Pull every line holding the string "grey" from the records below.

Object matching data
..............................

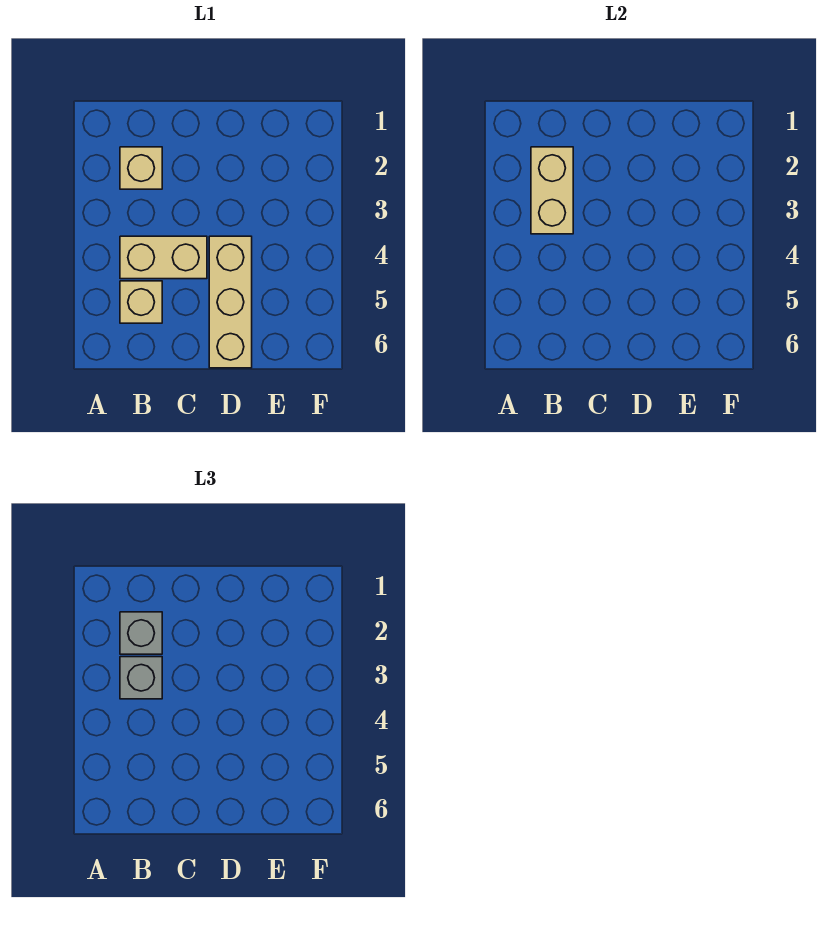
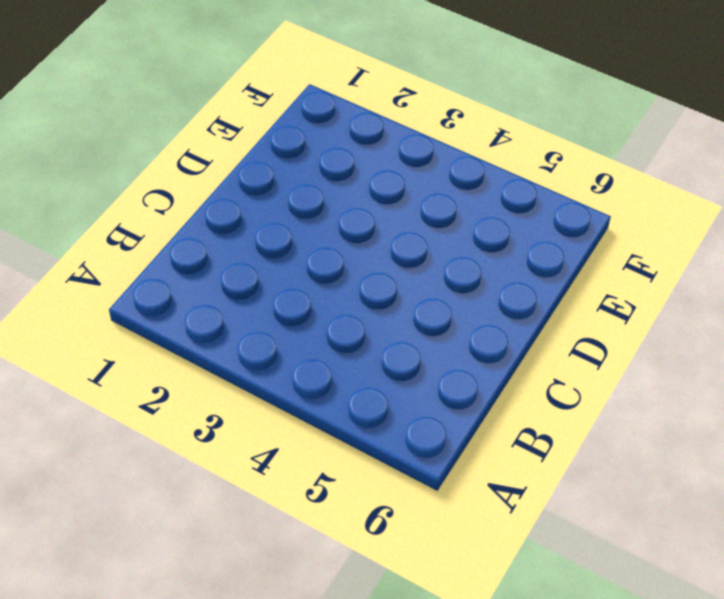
none -> tan brick B2 level 1
none -> tan brick B4:C4 level 1

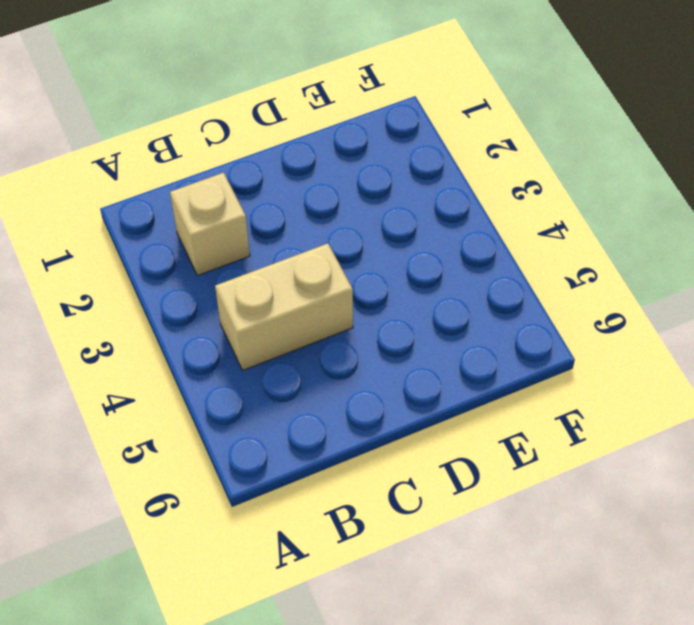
none -> tan brick B5 level 1
none -> tan brick D4:D6 level 1

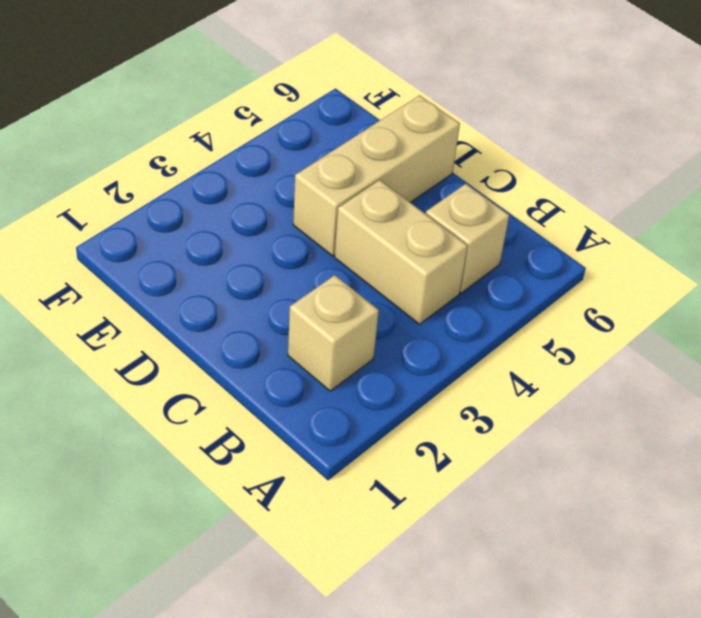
none -> tan brick B2:B3 level 2
none -> grey brick B2 level 3

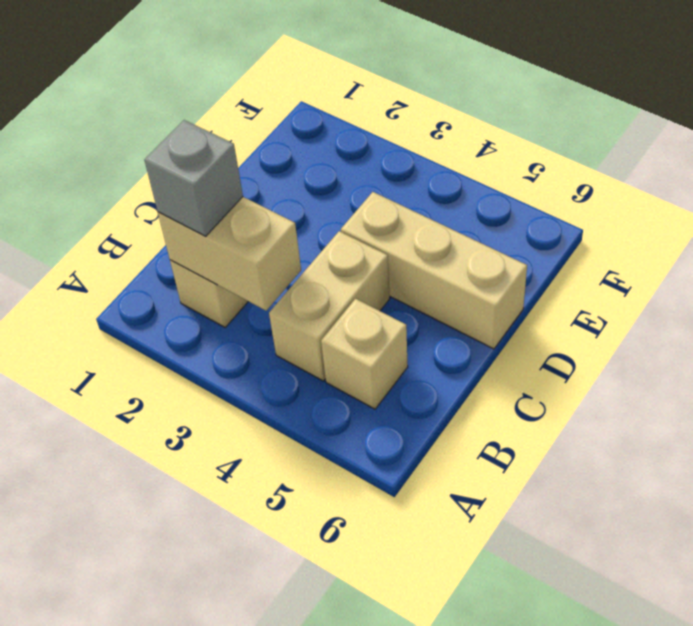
none -> grey brick B3 level 3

..............................

-- SOLVED EXERCISE --
none -> grey brick B2 level 3
none -> grey brick B3 level 3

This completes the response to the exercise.